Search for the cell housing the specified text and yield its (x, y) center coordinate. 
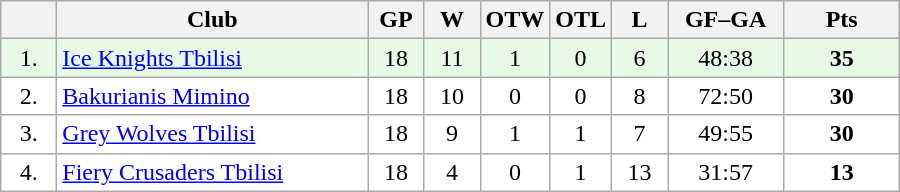
9 (452, 134)
31:57 (726, 172)
7 (640, 134)
Pts (842, 20)
OTL (581, 20)
35 (842, 58)
Bakurianis Mimino (212, 96)
GP (396, 20)
49:55 (726, 134)
W (452, 20)
4. (29, 172)
GF–GA (726, 20)
Grey Wolves Tbilisi (212, 134)
Fiery Crusaders Tbilisi (212, 172)
L (640, 20)
72:50 (726, 96)
Club (212, 20)
OTW (515, 20)
1. (29, 58)
6 (640, 58)
2. (29, 96)
10 (452, 96)
Ice Knights Tbilisi (212, 58)
11 (452, 58)
3. (29, 134)
4 (452, 172)
8 (640, 96)
48:38 (726, 58)
From the cell containing the given text, extract its center point as (x, y) coordinate. 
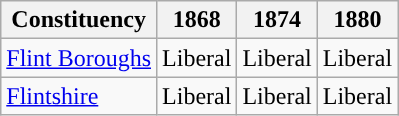
Constituency (79, 20)
1874 (277, 20)
Flintshire (79, 96)
1880 (357, 20)
Flint Boroughs (79, 58)
1868 (197, 20)
Return the (x, y) coordinate for the center point of the cell that contains the specified text.  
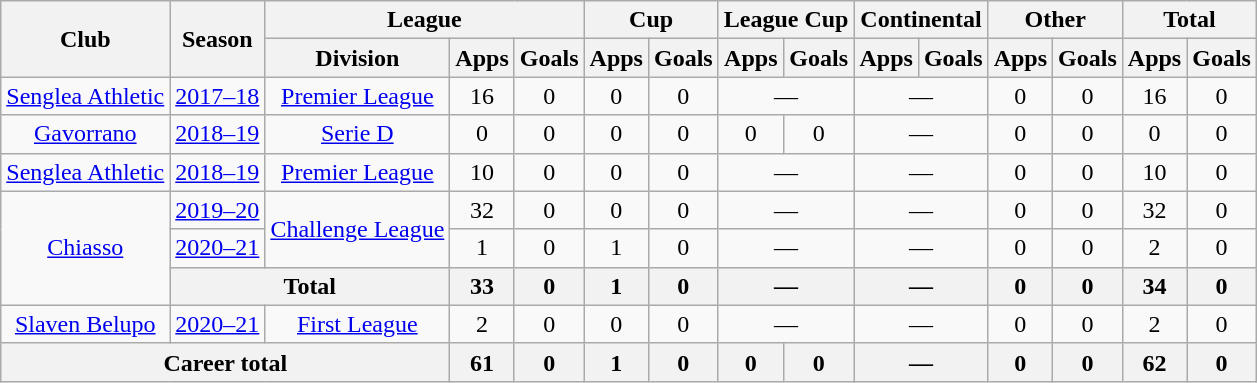
Chiasso (86, 248)
Club (86, 39)
Slaven Belupo (86, 324)
2017–18 (218, 96)
Serie D (358, 134)
33 (482, 286)
Cup (651, 20)
Season (218, 39)
Gavorrano (86, 134)
61 (482, 362)
62 (1154, 362)
First League (358, 324)
Continental (921, 20)
League Cup (786, 20)
League (424, 20)
Challenge League (358, 229)
Division (358, 58)
Other (1055, 20)
34 (1154, 286)
Career total (226, 362)
2019–20 (218, 210)
Detect which cell encompasses the target text, then output its (x, y) center coordinate. 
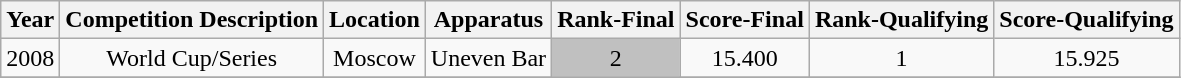
Rank-Qualifying (901, 20)
Competition Description (192, 20)
Year (30, 20)
Score-Final (744, 20)
Location (375, 20)
15.400 (744, 58)
Moscow (375, 58)
Rank-Final (616, 20)
Apparatus (488, 20)
2 (616, 58)
Uneven Bar (488, 58)
2008 (30, 58)
World Cup/Series (192, 58)
15.925 (1086, 58)
Score-Qualifying (1086, 20)
1 (901, 58)
From the cell containing the given text, extract its center point as [x, y] coordinate. 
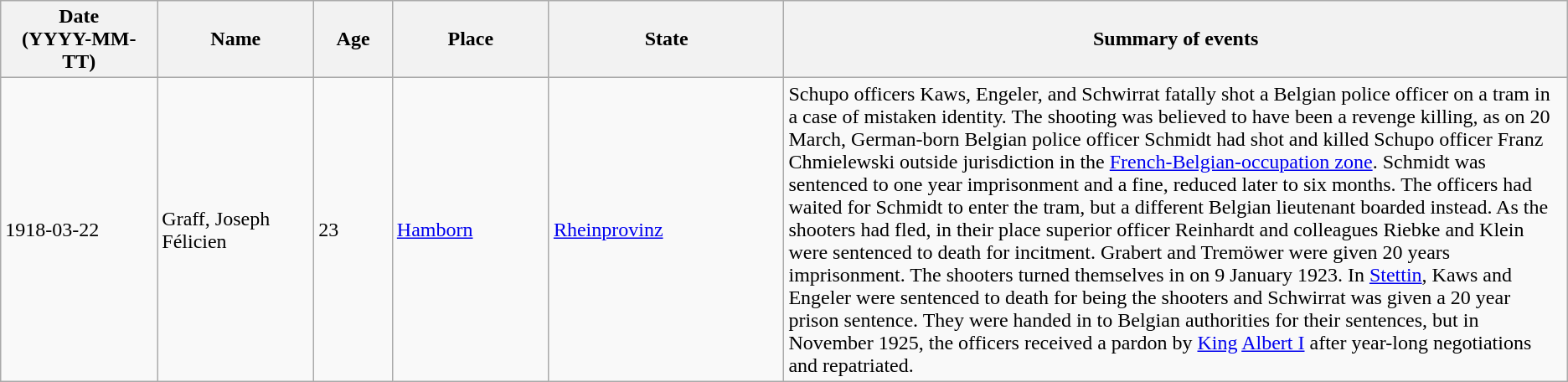
Age [353, 39]
Hamborn [471, 230]
Name [236, 39]
Place [471, 39]
23 [353, 230]
Rheinprovinz [667, 230]
State [667, 39]
Graff, Joseph Félicien [236, 230]
1918-03-22 [79, 230]
Date(YYYY-MM-TT) [79, 39]
Summary of events [1176, 39]
Return the [x, y] coordinate for the center point of the cell that contains the specified text.  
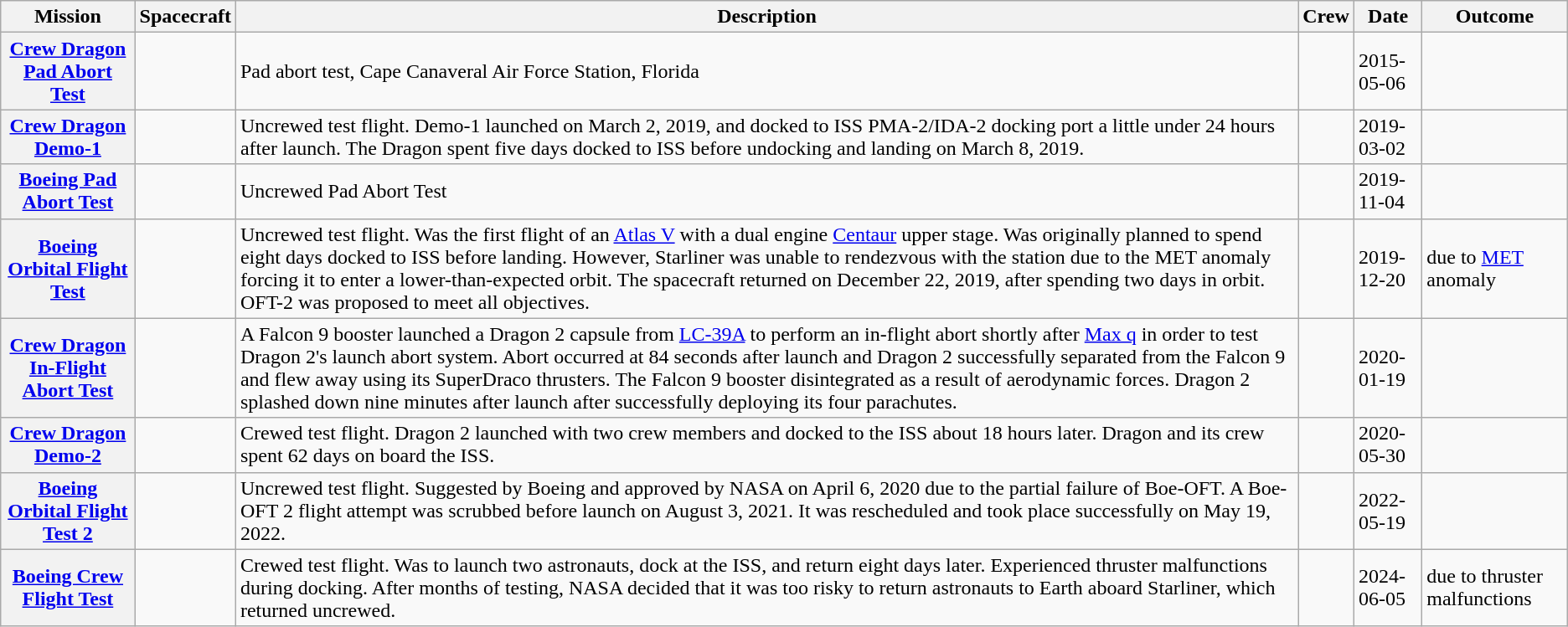
Uncrewed Pad Abort Test [766, 191]
Spacecraft [185, 17]
2024-06-05 [1387, 588]
Date [1387, 17]
2022-05-19 [1387, 511]
Pad abort test, Cape Canaveral Air Force Station, Florida [766, 71]
2020-01-19 [1387, 369]
Crew [1327, 17]
2015-05-06 [1387, 71]
Crew Dragon In-Flight Abort Test [68, 369]
2019-12-20 [1387, 268]
Boeing Pad Abort Test [68, 191]
Crew Dragon Pad Abort Test [68, 71]
2019-03-02 [1387, 137]
Boeing Orbital Flight Test [68, 268]
Boeing Crew Flight Test [68, 588]
Crew Dragon Demo-2 [68, 446]
2019-11-04 [1387, 191]
Description [766, 17]
due to thruster malfunctions [1494, 588]
2020-05-30 [1387, 446]
Mission [68, 17]
Boeing Orbital Flight Test 2 [68, 511]
Outcome [1494, 17]
due to MET anomaly [1494, 268]
Crew Dragon Demo-1 [68, 137]
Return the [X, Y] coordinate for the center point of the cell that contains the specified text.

**CHALLENGE**
Copy out all of the records above word for word, leaving out the pictures.

**OUTPUT FOR THIS TASK**
Search for the cell housing the specified text and yield its (x, y) center coordinate. 
9 (452, 134)
31:57 (726, 172)
7 (640, 134)
Pts (842, 20)
OTL (581, 20)
35 (842, 58)
Bakurianis Mimino (212, 96)
GP (396, 20)
49:55 (726, 134)
W (452, 20)
4. (29, 172)
GF–GA (726, 20)
Grey Wolves Tbilisi (212, 134)
Fiery Crusaders Tbilisi (212, 172)
L (640, 20)
72:50 (726, 96)
Club (212, 20)
OTW (515, 20)
1. (29, 58)
6 (640, 58)
2. (29, 96)
10 (452, 96)
Ice Knights Tbilisi (212, 58)
11 (452, 58)
3. (29, 134)
4 (452, 172)
8 (640, 96)
48:38 (726, 58)
From the cell containing the given text, extract its center point as (x, y) coordinate. 
Constituency (79, 20)
1874 (277, 20)
Flintshire (79, 96)
1880 (357, 20)
Flint Boroughs (79, 58)
1868 (197, 20)
Return the (x, y) coordinate for the center point of the cell that contains the specified text.  
Chiasso (86, 248)
Club (86, 39)
Slaven Belupo (86, 324)
2017–18 (218, 96)
Serie D (358, 134)
33 (482, 286)
Cup (651, 20)
Season (218, 39)
Gavorrano (86, 134)
61 (482, 362)
62 (1154, 362)
First League (358, 324)
Continental (921, 20)
League Cup (786, 20)
League (424, 20)
Challenge League (358, 229)
Division (358, 58)
Other (1055, 20)
34 (1154, 286)
Career total (226, 362)
2019–20 (218, 210)
Detect which cell encompasses the target text, then output its (x, y) center coordinate. 
Rank-Qualifying (901, 20)
Competition Description (192, 20)
Year (30, 20)
Score-Final (744, 20)
Location (375, 20)
15.400 (744, 58)
Moscow (375, 58)
Rank-Final (616, 20)
Apparatus (488, 20)
2 (616, 58)
Uneven Bar (488, 58)
2008 (30, 58)
World Cup/Series (192, 58)
15.925 (1086, 58)
Score-Qualifying (1086, 20)
1 (901, 58)
From the cell containing the given text, extract its center point as [x, y] coordinate. 
Age [353, 39]
Hamborn [471, 230]
Name [236, 39]
Place [471, 39]
23 [353, 230]
Rheinprovinz [667, 230]
State [667, 39]
Graff, Joseph Félicien [236, 230]
1918-03-22 [79, 230]
Date(YYYY-MM-TT) [79, 39]
Summary of events [1176, 39]
Return the [x, y] coordinate for the center point of the cell that contains the specified text.  
Uncrewed Pad Abort Test [766, 191]
Spacecraft [185, 17]
2024-06-05 [1387, 588]
Date [1387, 17]
2022-05-19 [1387, 511]
Pad abort test, Cape Canaveral Air Force Station, Florida [766, 71]
2020-01-19 [1387, 369]
Crew [1327, 17]
2015-05-06 [1387, 71]
Crew Dragon In-Flight Abort Test [68, 369]
2019-12-20 [1387, 268]
Boeing Pad Abort Test [68, 191]
Crew Dragon Pad Abort Test [68, 71]
2019-03-02 [1387, 137]
Boeing Orbital Flight Test [68, 268]
Boeing Crew Flight Test [68, 588]
Crew Dragon Demo-2 [68, 446]
2019-11-04 [1387, 191]
Description [766, 17]
due to thruster malfunctions [1494, 588]
2020-05-30 [1387, 446]
Mission [68, 17]
Boeing Orbital Flight Test 2 [68, 511]
Outcome [1494, 17]
due to MET anomaly [1494, 268]
Crew Dragon Demo-1 [68, 137]
Return the [X, Y] coordinate for the center point of the cell that contains the specified text.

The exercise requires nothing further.